§ PROVIDED INFORMATION
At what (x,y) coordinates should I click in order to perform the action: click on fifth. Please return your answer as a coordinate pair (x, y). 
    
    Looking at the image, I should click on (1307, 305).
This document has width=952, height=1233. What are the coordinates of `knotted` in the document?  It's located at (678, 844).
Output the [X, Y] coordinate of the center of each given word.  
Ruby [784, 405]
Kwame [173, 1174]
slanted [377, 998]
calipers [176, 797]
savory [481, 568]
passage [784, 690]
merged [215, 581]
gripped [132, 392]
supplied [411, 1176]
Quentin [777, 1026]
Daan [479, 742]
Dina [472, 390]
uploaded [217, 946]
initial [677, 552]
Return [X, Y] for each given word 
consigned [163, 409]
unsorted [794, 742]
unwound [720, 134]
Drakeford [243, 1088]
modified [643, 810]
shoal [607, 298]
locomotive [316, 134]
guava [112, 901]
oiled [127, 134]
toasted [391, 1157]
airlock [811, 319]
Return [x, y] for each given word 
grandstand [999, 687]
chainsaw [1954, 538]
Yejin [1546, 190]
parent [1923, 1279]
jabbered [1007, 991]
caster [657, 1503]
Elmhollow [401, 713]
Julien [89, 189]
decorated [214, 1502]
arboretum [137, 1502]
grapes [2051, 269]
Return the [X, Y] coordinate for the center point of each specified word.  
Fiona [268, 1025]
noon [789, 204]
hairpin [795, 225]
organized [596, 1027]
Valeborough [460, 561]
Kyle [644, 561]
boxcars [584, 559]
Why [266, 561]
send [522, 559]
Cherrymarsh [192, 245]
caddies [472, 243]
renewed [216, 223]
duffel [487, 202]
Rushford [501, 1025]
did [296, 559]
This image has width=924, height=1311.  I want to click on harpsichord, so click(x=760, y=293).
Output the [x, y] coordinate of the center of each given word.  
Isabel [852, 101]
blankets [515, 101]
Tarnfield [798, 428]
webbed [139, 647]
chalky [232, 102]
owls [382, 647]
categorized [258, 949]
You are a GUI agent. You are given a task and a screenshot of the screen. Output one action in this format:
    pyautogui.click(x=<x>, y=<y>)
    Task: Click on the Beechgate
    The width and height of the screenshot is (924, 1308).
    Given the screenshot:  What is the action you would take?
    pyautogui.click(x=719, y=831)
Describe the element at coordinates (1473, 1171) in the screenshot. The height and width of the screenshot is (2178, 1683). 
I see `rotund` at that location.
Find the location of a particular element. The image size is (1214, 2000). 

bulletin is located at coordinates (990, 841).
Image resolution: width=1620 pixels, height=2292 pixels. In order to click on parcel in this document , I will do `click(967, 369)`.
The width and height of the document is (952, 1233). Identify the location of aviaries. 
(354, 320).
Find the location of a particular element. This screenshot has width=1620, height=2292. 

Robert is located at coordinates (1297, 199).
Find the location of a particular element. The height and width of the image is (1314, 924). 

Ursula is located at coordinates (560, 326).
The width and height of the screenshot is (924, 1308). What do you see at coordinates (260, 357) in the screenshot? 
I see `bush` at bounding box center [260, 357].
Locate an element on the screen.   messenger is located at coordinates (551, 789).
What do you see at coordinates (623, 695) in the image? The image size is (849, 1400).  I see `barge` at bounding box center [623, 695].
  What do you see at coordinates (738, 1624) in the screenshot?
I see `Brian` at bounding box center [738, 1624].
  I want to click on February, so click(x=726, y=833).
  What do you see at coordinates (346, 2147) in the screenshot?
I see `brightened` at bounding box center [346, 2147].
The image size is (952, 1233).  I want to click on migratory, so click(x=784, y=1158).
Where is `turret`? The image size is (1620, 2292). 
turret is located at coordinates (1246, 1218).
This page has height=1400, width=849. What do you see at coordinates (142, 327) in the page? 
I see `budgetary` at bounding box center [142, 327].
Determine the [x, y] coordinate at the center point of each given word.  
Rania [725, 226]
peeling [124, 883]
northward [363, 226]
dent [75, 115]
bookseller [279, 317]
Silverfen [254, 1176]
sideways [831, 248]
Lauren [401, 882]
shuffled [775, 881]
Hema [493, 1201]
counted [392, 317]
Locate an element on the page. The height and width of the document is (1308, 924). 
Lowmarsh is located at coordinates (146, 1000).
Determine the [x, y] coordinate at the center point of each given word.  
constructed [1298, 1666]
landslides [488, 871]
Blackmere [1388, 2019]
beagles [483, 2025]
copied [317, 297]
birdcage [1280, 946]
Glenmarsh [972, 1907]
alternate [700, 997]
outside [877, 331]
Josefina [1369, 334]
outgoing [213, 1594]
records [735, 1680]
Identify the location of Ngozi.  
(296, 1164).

§ WORK TO BE COMPLETED
Reproduce the records verbatim, starting from their first line and ending with the line that contains "initial [677, 552]", both included.

§ COMPLETED EXERCISE
At what (x,y) coordinates should I click in order to perform the action: click on fifth. Please return your answer as a coordinate pair (x, y). 
    
    Looking at the image, I should click on (1307, 305).
This document has width=952, height=1233. What are the coordinates of `knotted` in the document?  It's located at (678, 844).
Output the [X, Y] coordinate of the center of each given word.  
Ruby [784, 405]
Kwame [173, 1174]
slanted [377, 998]
calipers [176, 797]
savory [481, 568]
passage [784, 690]
merged [215, 581]
gripped [132, 392]
supplied [411, 1176]
Quentin [777, 1026]
Daan [479, 742]
Dina [472, 390]
uploaded [217, 946]
initial [677, 552]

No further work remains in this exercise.